◆ Problem to work on:
Please reproduce the entries below exactly from the line with "purple brick H9:I9" through their last line, leaving out any pictures.

◆ Source data:
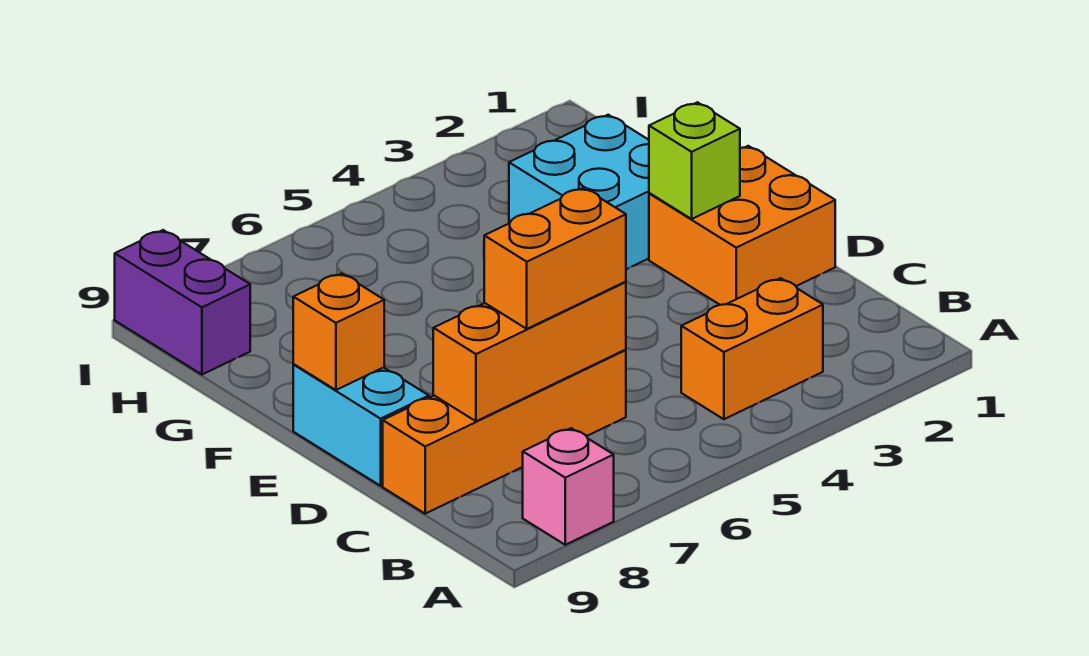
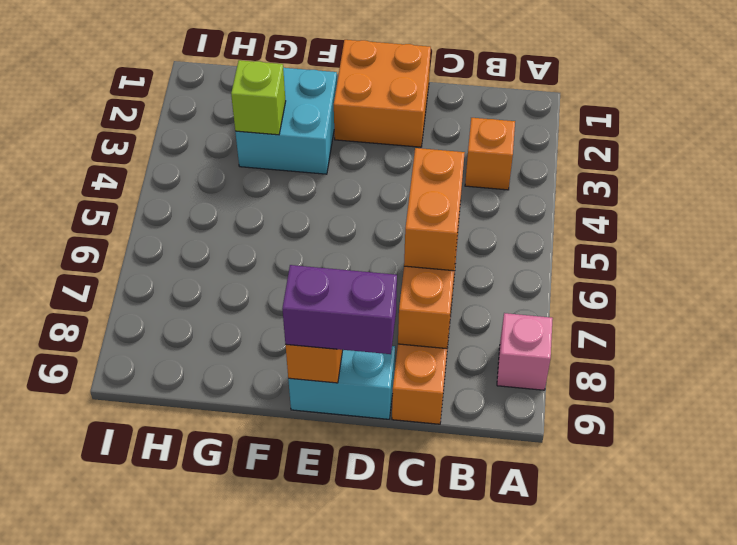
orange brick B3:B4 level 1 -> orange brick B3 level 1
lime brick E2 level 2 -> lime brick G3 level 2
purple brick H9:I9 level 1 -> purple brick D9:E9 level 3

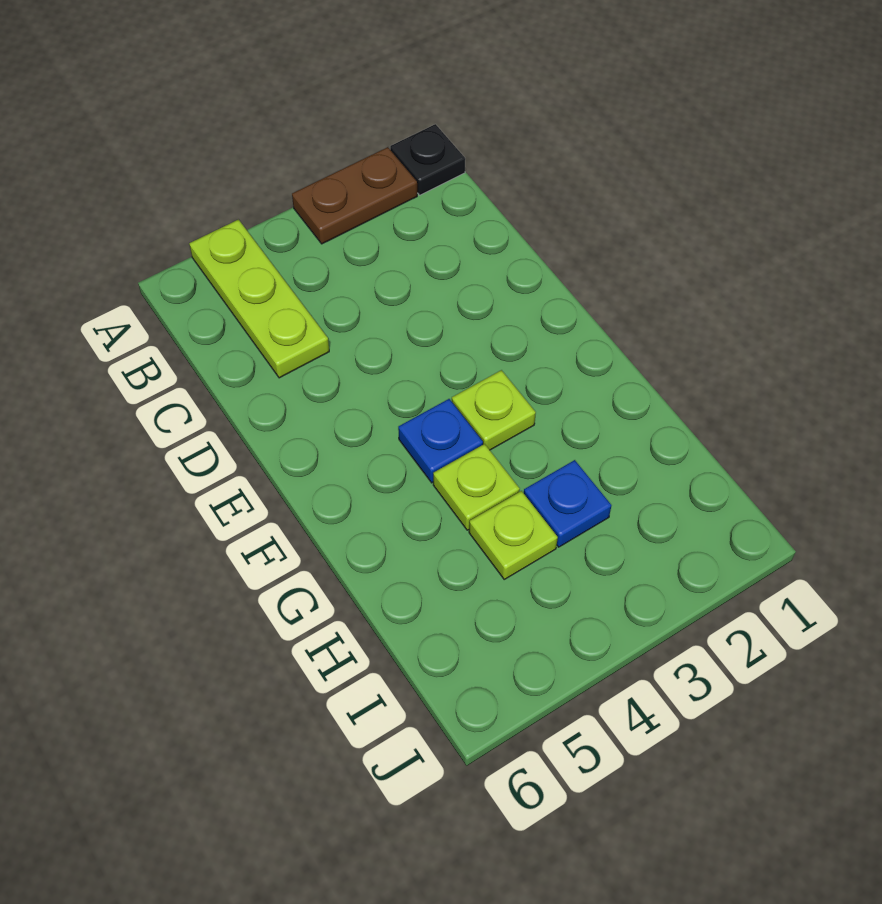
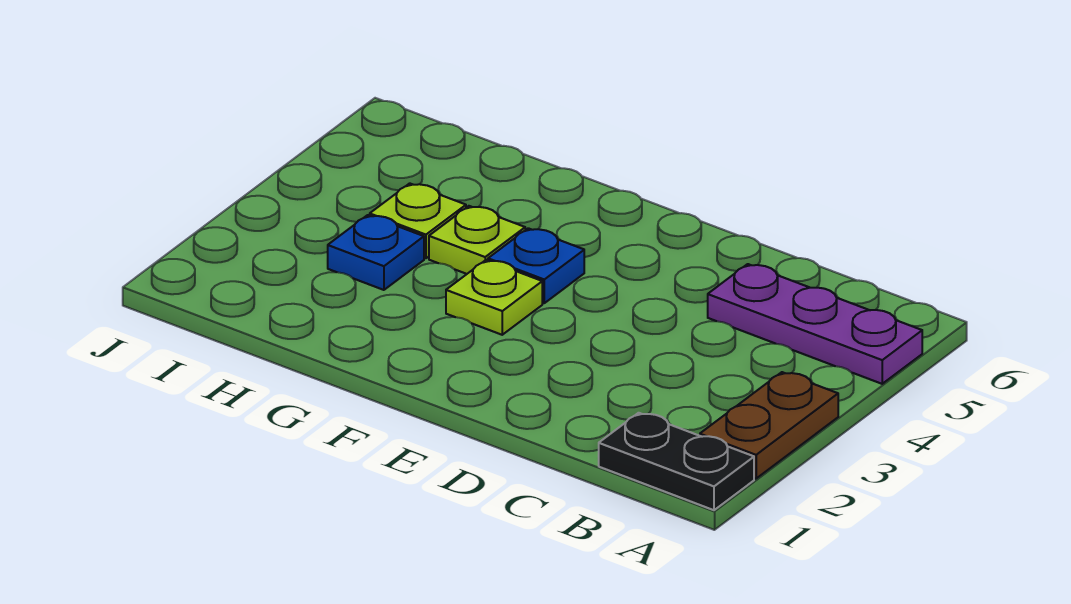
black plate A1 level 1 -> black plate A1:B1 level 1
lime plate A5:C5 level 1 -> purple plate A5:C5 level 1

◆ Response:
purple brick H9:I9 level 1 -> purple brick D9:E9 level 3

black plate A1 level 1 -> black plate A1:B1 level 1
lime plate A5:C5 level 1 -> purple plate A5:C5 level 1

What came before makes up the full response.